───── Records for the exercise

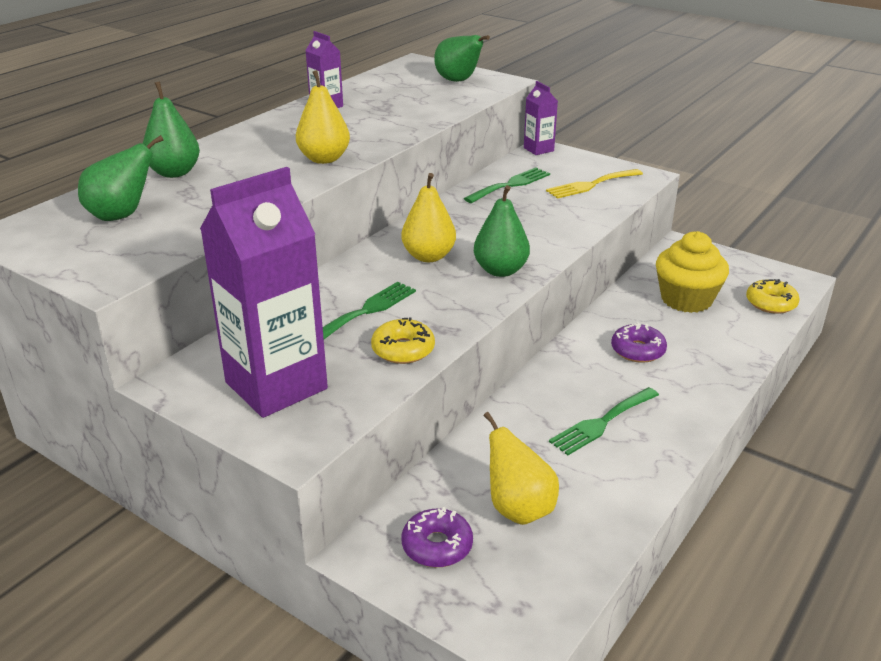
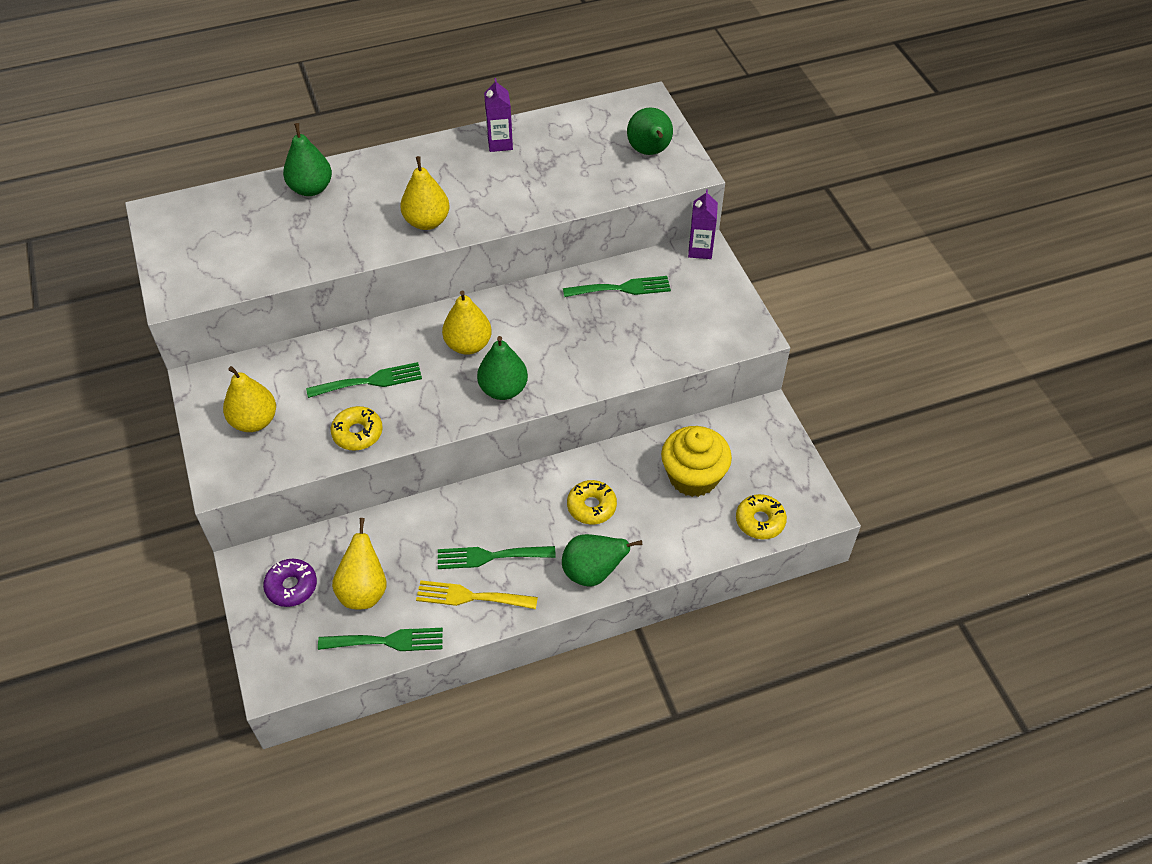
camera: 35 degrees right, 20 degrees up
(121, 215) = (237, 227): green pear -> green pear (592, 572)
(276, 385) = (254, 421): purple carton -> yellow pear
(591, 185) = (690, 323): yellow fork -> yellow fork (470, 597)
(596, 536) = (387, 641): none -> green fork
(638, 350) = (591, 506): purple donut -> yellow donut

──────────

### Action item
Please provide an exact transcription of each line from the one holding "(591, 185) = (690, 323): yellow" through the final line of the data above.

### Solution for this task
(591, 185) = (690, 323): yellow fork -> yellow fork (470, 597)
(596, 536) = (387, 641): none -> green fork
(638, 350) = (591, 506): purple donut -> yellow donut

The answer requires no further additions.